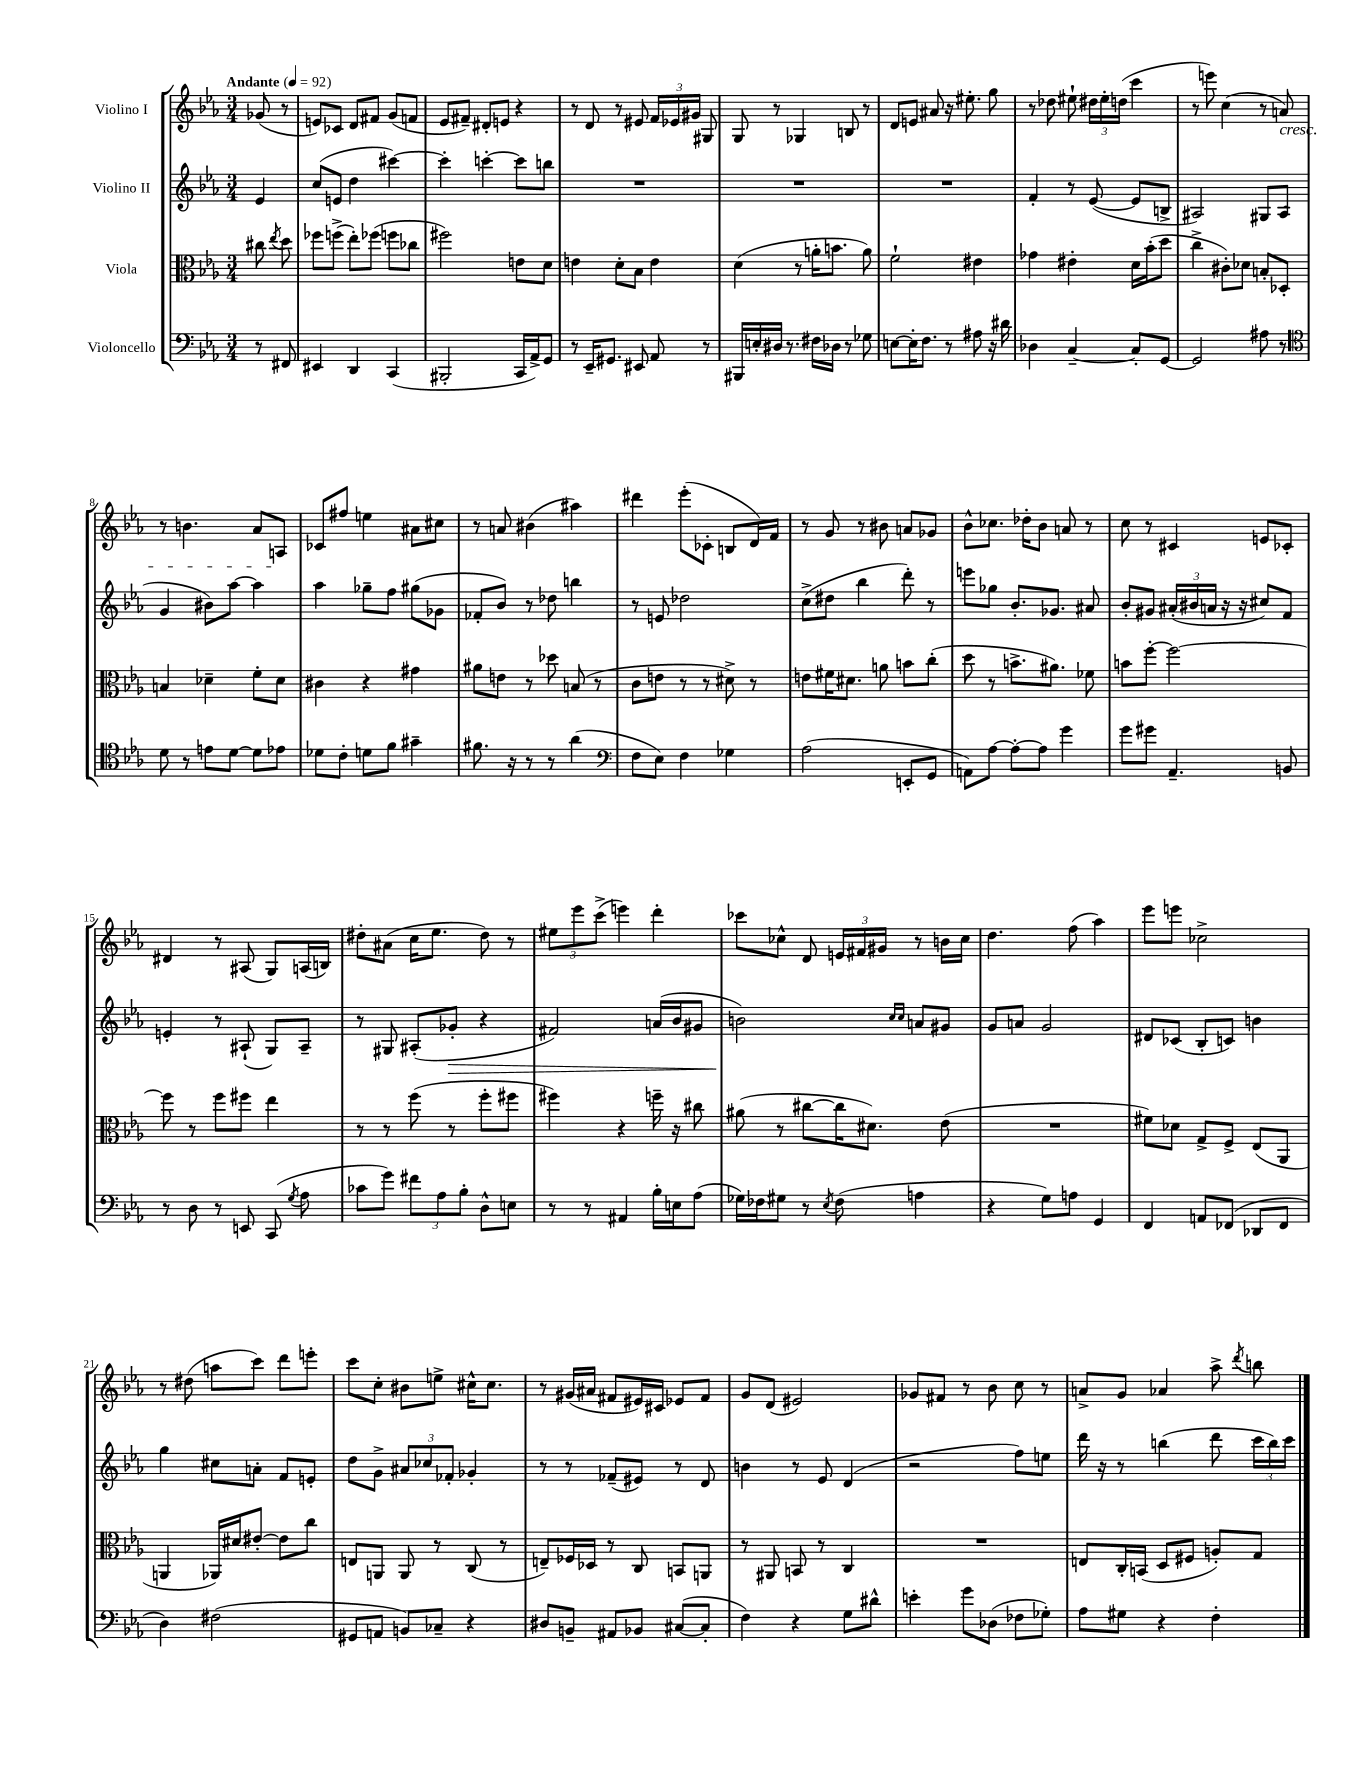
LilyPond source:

<<
\new StaffGroup <<
\new Staff = "s0" \with { instrumentName = "Violino I" } {
    \clef treble \key ees \major \numericTimeSignature \time 3/4 \partial 4 \tempo "Andante" 4 = 92
    \autoBeamOff ges'8( r8 |
    e'8[) ces'8] d'8[ fis'8] g'8[( f'8] |
    ees'8[ fis'8]--) dis'8[-. e'8] r4 |
    r8 d'8 r8 eis'8 \tuplet 3/2 { f'16[ ees'16 gis'16] } gis8 |
    g8 r8 ges4 b8 r8 |
    d'8[ e'8] ais'8 r16 eis''8.-. g''8 |
    r8 des''8 eis''8-! \tuplet 3/2 { dis''16[ eis''16-. d''16]( } c'''4 |
    r8 e'''8) c''4( r8 a'8\cresc) |
    r8 b'4. aes'8[ a8]\! |
    ces'8[ fis''8] e''4 ais'8[ cis''8] |
    r8 a'8 bis'4( ais''4) |
    dis'''4 ees'''8[-.( ces'8]-. b8[ d'16) f'16] |
    r8 g'8 r8 bis'8 a'8[ ges'8] |
    bes'8[-^ ces''8.] des''16[-. bes'8] a'8 r8 |
    c''8 r8 cis'4 e'8[ ces'8]-. |
    dis'4 r8 ais8( g8[) a16( b16]) |
    dis''8[-. ais'8]( c''16[ ees''8.] dis''8) r8 |
    \tuplet 3/2 { eis''8[ ees'''8 c'''8]->( } e'''4) d'''4-. |
    ces'''8[ ces''8]-^ d'8 \tuplet 3/2 { e'16[ fis'16 gis'16] } r8 b'16[ ces''16] |
    d''4. f''8( aes''4) |
    ees'''8[ e'''8] ces''2-> |
    r8 dis''8( a''8[ c'''8]) d'''8[ e'''8]-. |
    c'''8[ c''8]-. bis'8[ e''8]-> cis''16[-^ cis''8.] |
    r8 gis'16[( ais'16] fis'8[ eis'16) cis'16] ees'8[ fis'8] |
    g'8[ d'8]( eis'2) |
    ges'8[ fis'8] r8 bes'8 c''8 r8 |
    a'8[-> g'8] aes'4 aes''8-> \acciaccatura { d'''8 } b''8 \bar "|." |
}
\new Staff = "s1" \with { instrumentName = "Violino II" } {
    \clef treble \key ees \major \numericTimeSignature \time 3/4 \partial 4
    \autoBeamOff ees'4 |
    c''8[( e'8] d''4 cis'''4~) |
    cis'''4-. c'''4~-. c'''8[ b''8] |
    R2. |
    R2. |
    R2. |
    f'4-. r8 ees'8~( ees'8[ b8]-> |
    ais2) gis8[ ais8]( |
    g'4 bis'8[) aes''8]~ aes''4 |
    aes''4 ges''8[-- f''8] gis''8[( ges'8] |
    fes'8[-. bes'8]) r8 des''8 b''4 |
    r8 e'8 des''2 |
    c''8[->( dis''8] bes''4 d'''8-.) r8 |
    e'''8[ ges''8] bes'8.[-. ges'8.] ais'8 |
    bes'8[-. gis'8] \tuplet 3/2 { ais'16[-.( bis'16 a'16] } r16 r16 cis''8[) f'8] |
    e'4-. r8 ais8-!( g8[) ais8]-- |
    r8 gis8 ais8[-.( ges'8]-.\> r4 |
    fis'2) a'16[( bes'16 gis'8] |
    b'2\!) \grace { c''16[ c''16] } a'8[ gis'8] |
    g'8[ a'8] g'2 |
    dis'8[ ces'8]( bes8[-. c'8]) b'4 |
    g''4 cis''8[ a'8]-. f'8[ e'8]-. |
    d''8[ g'8]-> \tuplet 3/2 { ais'8[ ces''8 fes'8]-. } ges'4-. |
    r8 r8 fes'8[--( eis'8]) r8 d'8 |
    b'4 r8 ees'8 d'4( |
    r2 f''8[) e''8] |
    d'''16 r16 r8 b''4( d'''8 \tuplet 3/2 { c'''16[ b''16) c'''16] } \bar "|." |
}
\new Staff = "s2" \with { instrumentName = "Viola" } {
    \clef alto \key ees \major \numericTimeSignature \time 3/4 \partial 4
    \autoBeamOff cis''8 \acciaccatura { ees''8 } d''8 |
    fes''8[ f''8]->( ees''8[-.) fes''8]( f''8[ ces''8] |
    fis''2) e'8[ d'8] |
    e'4 d'8[-. bes8] e'4 |
    d'4( r8 a'16[-. b'8.] a'8) |
    f'2-! eis'4 |
    ges'4 eis'4-. d'16[ bes'16-.( d''8] |
    c''4-> cis'8[-.) des'8] b8[-. des8]-. |
    b4 des'4-- f'8[-. des'8] |
    cis'4 r4 gis'4 |
    ais'8[ e'8] r8 des''8 b8( r8 |
    c'8[ e'8] r8 r8 dis'8->) r8 |
    e'8[ fis'16 dis'8.] a'8 b'8[ c''8]-.( |
    d''8 r8 b'8.[-> ais'8.]) fes'8 |
    b'8[ f''8]~-. f''2~ |
    f''8 r8 f''8[ fis''8] ees''4 |
    r8 r8 f''8( r8 f''8[-. fis''8] |
    fis''4) r4 f''16-- r16 cis''8 |
    ais'8( r8 cis''8[~ cis''16 dis'8.]) ees'8( |
    R2. |
    fis'8[) des'8] g8[-> f8]-> ees8[( aes,8] |
    a,4 aes,16[) dis'16 eis'8]~-. eis'8[ c''8] |
    e8[ a,8] a,8 r8 c8( r8 |
    e8[--) fes16 des16] r8 c8 b,8[ a,8] |
    r8 ais,8 b,8 r8 c4 |
    R2. |
    e8[ c16-. b,16]( d8[ fis8] a8[-.) g8] \bar "|." |
}
\new Staff = "s3" \with { instrumentName = "Violoncello" } {
    \clef bass \key ees \major \numericTimeSignature \time 3/4 \partial 4
    \autoBeamOff r8 fis,8 |
    eis,4 d,4 c,4( |
    bis,,2-. c,16[ aes,16->) g,8] |
    r8 ees,16[-- gis,8.] eis,8 aes,8 r8 |
    bis,,16[ e16-. dis16] r8. fis16[ des16] r8 ges8 |
    e8[~ e16-. f8.] r8 ais8 r16 dis'16 |
    des4 c4~-- c8[-. g,8]~ |
    g,2 ais8 r8 |
    \clef tenor d'8 r8 e'8[ d'8]~ d'8[ ees'8] |
    des'8[ c'8]-. d'8[ f'8] gis'4-- |
    fis'8. r16 r8 r8 aes'4( |
    \clef bass f8[ ees8]) f4 ges4 |
    aes2( e,8[-. g,8] |
    a,8[) aes8]~ aes8[~-. aes8] g'4 |
    g'8[ gis'8] aes,4.-- b,8 |
    r8 d8 r8 e,8 c,8( \acciaccatura { g8 } aes8 |
    ces'8[ g'8]) \tuplet 3/2 { fis'8[ aes8 bes8]-. } d8[-^ e8] |
    r8 r8 ais,4 bes16[-. e16 aes8]( |
    ges16[) fes16 gis8] r8 \acciaccatura { ees8 } fes8( a4 |
    r4 g8[) a8] g,4 |
    f,4 a,8[ fes,8]( des,8[ fes,8] |
    d4) fis2( |
    gis,8[ a,8] b,8[) ces8]-- r4 |
    dis8[ b,8]-- ais,8[ bes,8] cis8[~( cis8]-. |
    f4) r4 g8[ dis'8]-^ |
    e'4-. g'8[ des8]( fes8[ ges8]-.) |
    aes8[ gis8] r4 f4-. \bar "|." |
}
>>
>>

Problem description:
Pull out every line of the data that contains the string "major", treating case as significant.

Task solution:
    \clef treble \key ees \major \numericTimeSignature \time 3/4 \partial 4 \tempo "Andante" 4 = 92
    \clef treble \key ees \major \numericTimeSignature \time 3/4 \partial 4
    \clef alto \key ees \major \numericTimeSignature \time 3/4 \partial 4
    \clef bass \key ees \major \numericTimeSignature \time 3/4 \partial 4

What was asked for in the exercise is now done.